** Opening INFORMATION GIVEN block **

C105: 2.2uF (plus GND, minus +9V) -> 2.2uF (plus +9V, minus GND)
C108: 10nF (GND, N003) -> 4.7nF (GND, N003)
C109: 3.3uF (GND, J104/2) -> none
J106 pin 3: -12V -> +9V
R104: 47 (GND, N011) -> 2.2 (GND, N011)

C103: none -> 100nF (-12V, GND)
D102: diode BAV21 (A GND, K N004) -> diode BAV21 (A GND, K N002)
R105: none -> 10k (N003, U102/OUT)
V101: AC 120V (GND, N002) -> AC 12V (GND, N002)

** Closing INFORMATION GIVEN block **
** Opening INFORMATION GIVEN block **

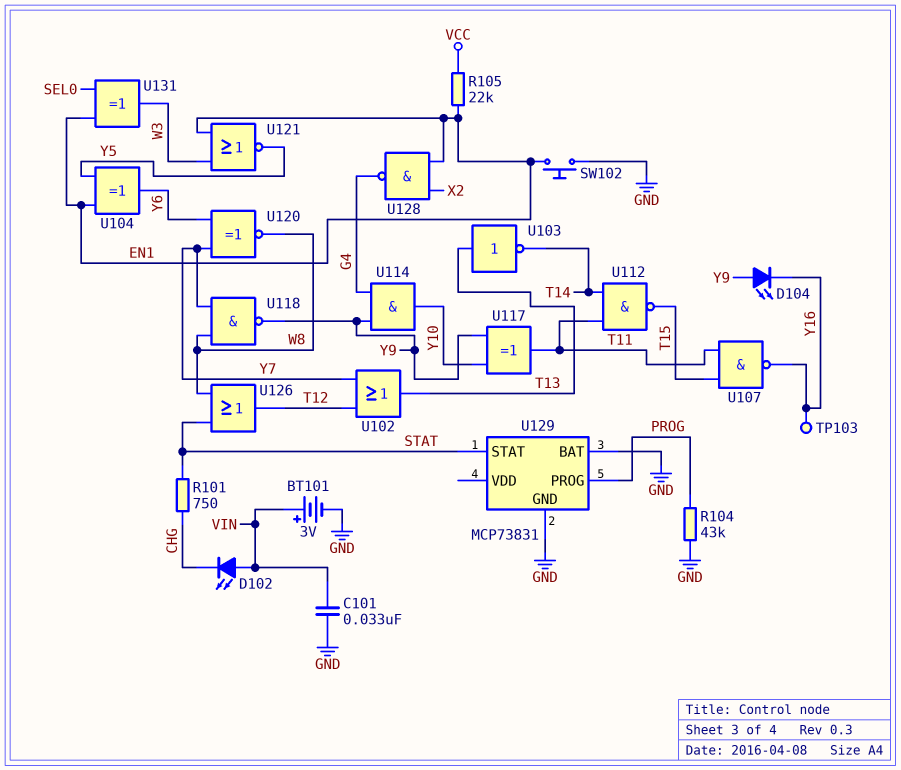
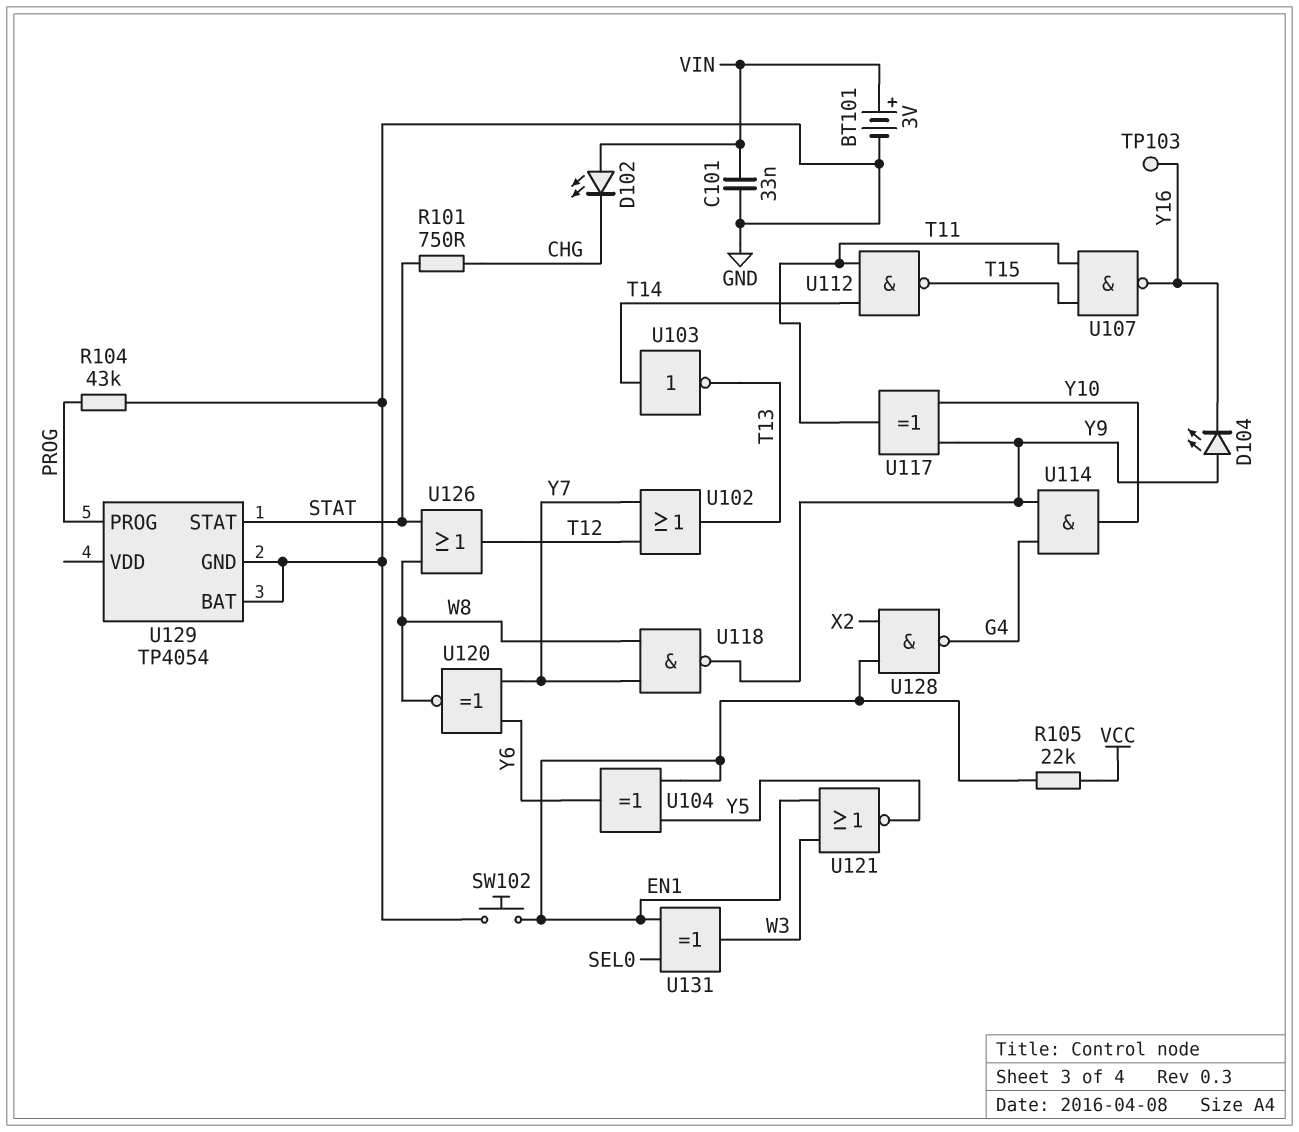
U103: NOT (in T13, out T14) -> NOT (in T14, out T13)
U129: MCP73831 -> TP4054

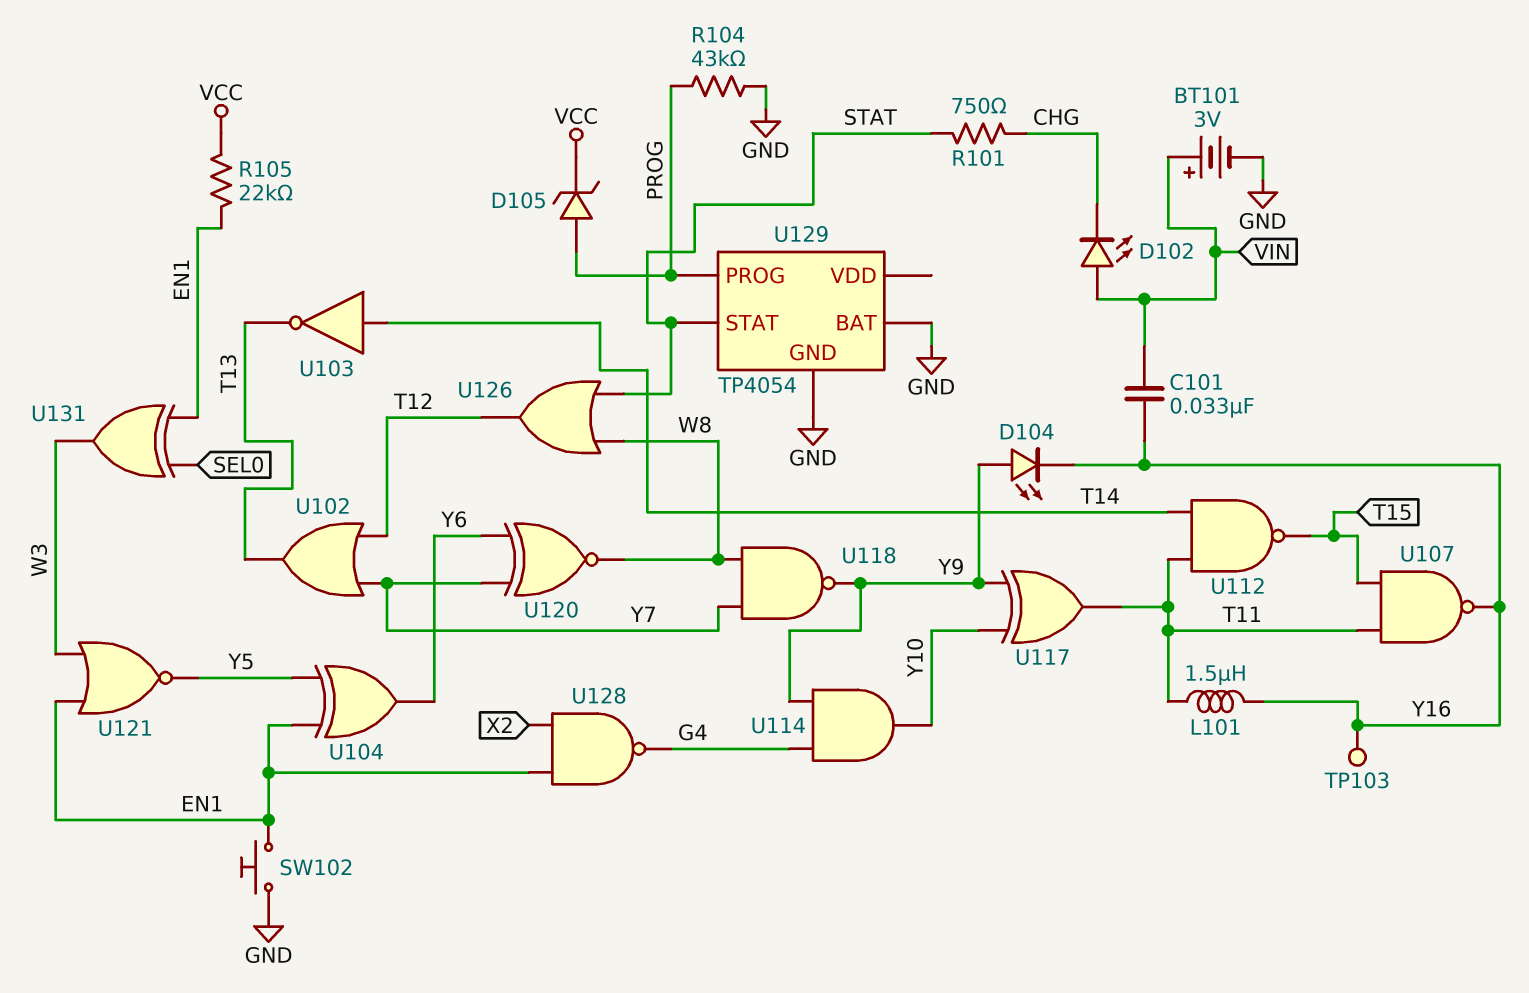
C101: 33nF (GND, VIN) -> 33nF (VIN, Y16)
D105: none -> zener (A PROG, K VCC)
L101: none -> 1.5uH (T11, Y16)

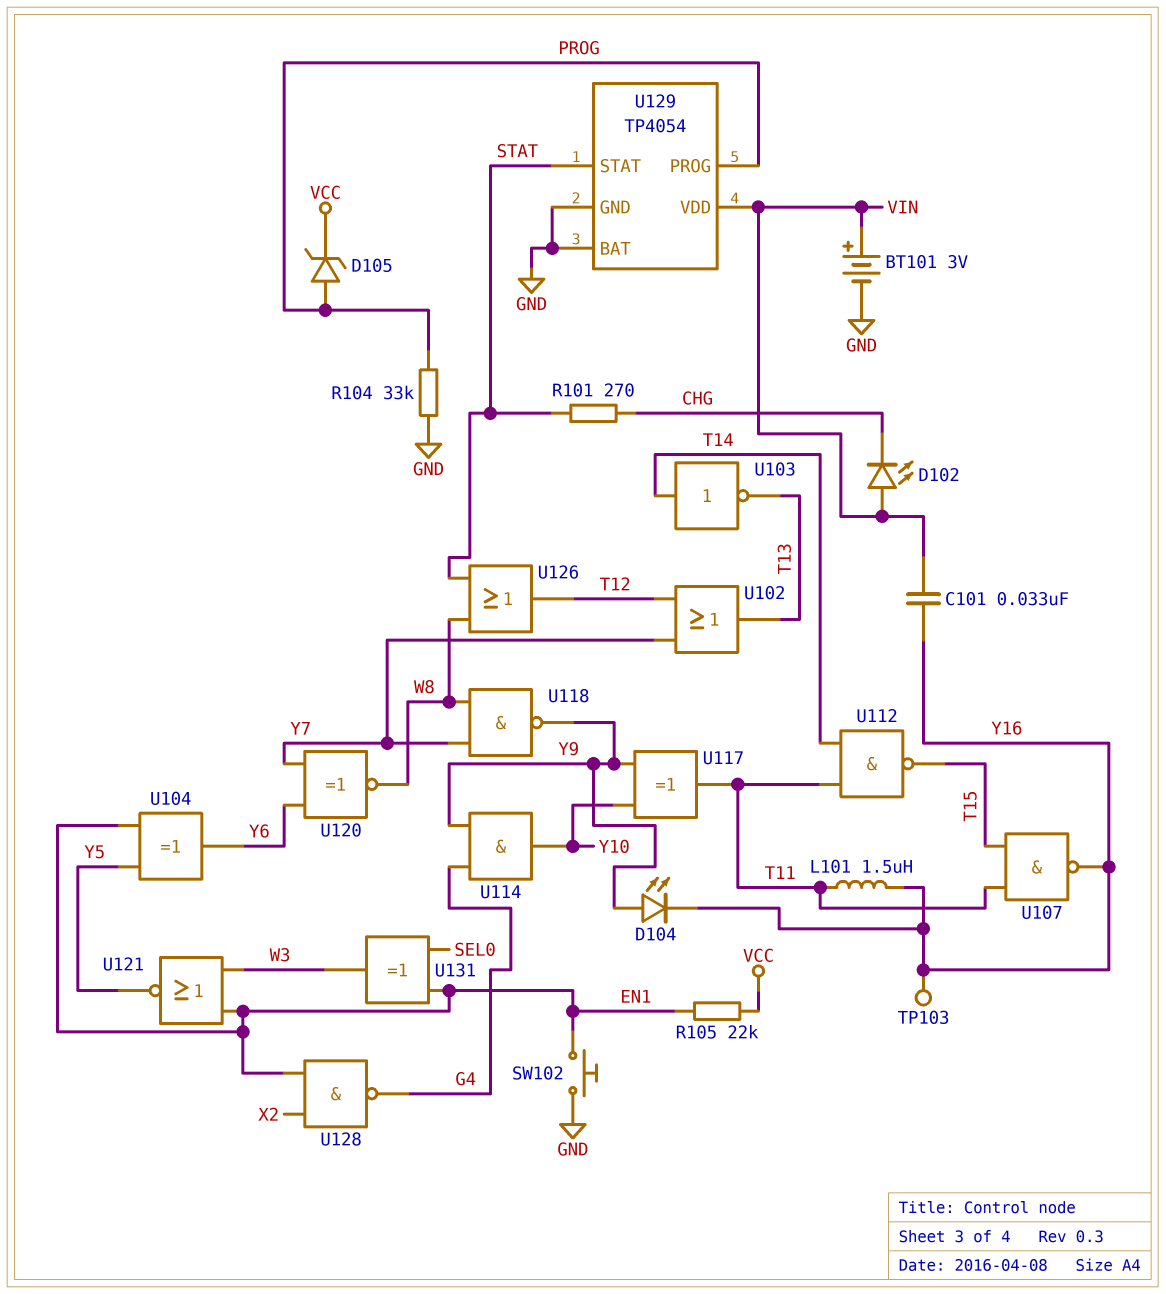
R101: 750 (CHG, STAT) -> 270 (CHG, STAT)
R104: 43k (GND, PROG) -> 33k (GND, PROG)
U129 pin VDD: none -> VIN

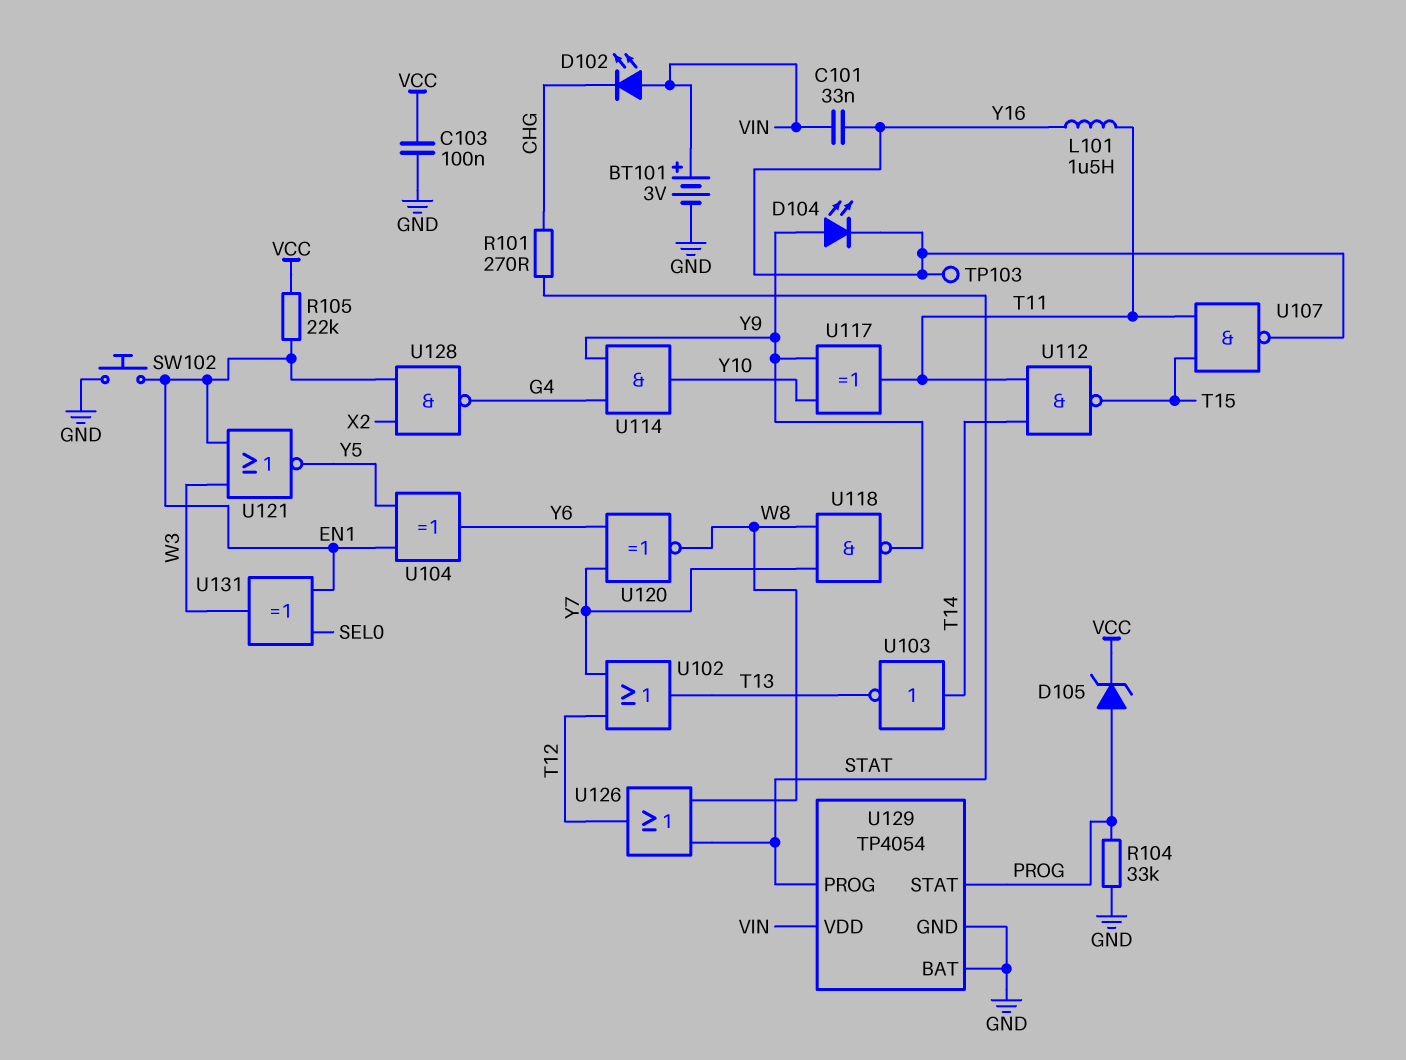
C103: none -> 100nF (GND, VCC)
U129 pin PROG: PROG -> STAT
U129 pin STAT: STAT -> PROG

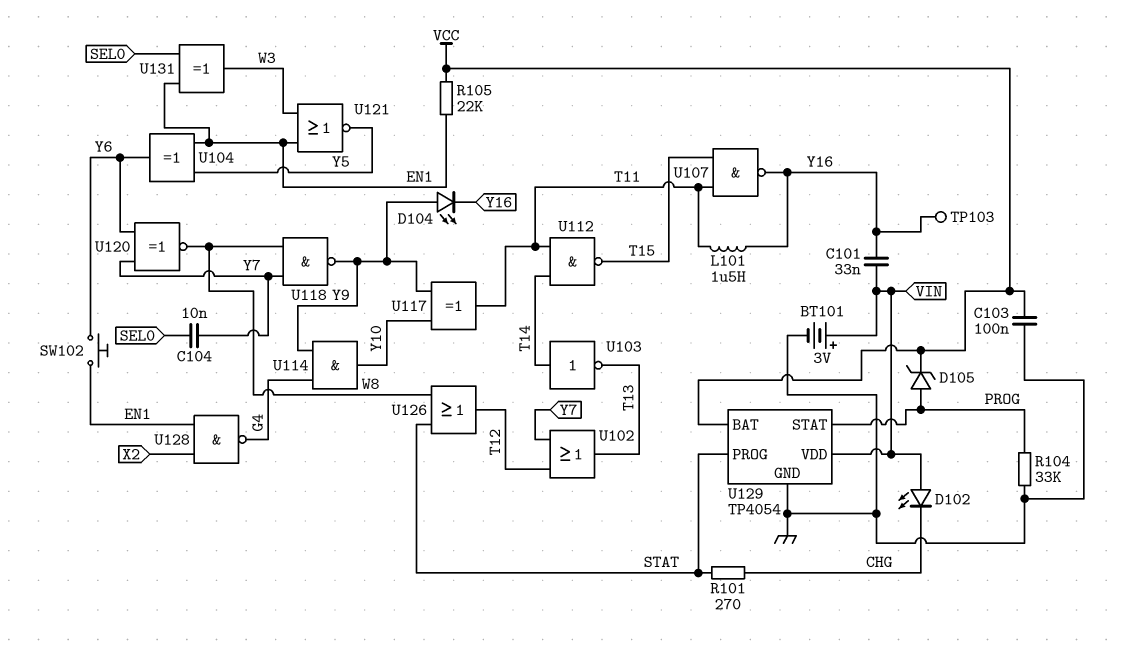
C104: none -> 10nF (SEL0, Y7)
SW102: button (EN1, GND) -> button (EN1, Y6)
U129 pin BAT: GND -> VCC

** Closing INFORMATION GIVEN block **

* EXERCISE DIRECTIONS:
Beginning at the line that has "U129 pin STAT: STAT -> PROG" and ending at the line that has "U129 pin BAT: GND -> VCC", restate the listing above word for word, pictures left out.

* ANSWER BOX:
U129 pin STAT: STAT -> PROG

C104: none -> 10nF (SEL0, Y7)
SW102: button (EN1, GND) -> button (EN1, Y6)
U129 pin BAT: GND -> VCC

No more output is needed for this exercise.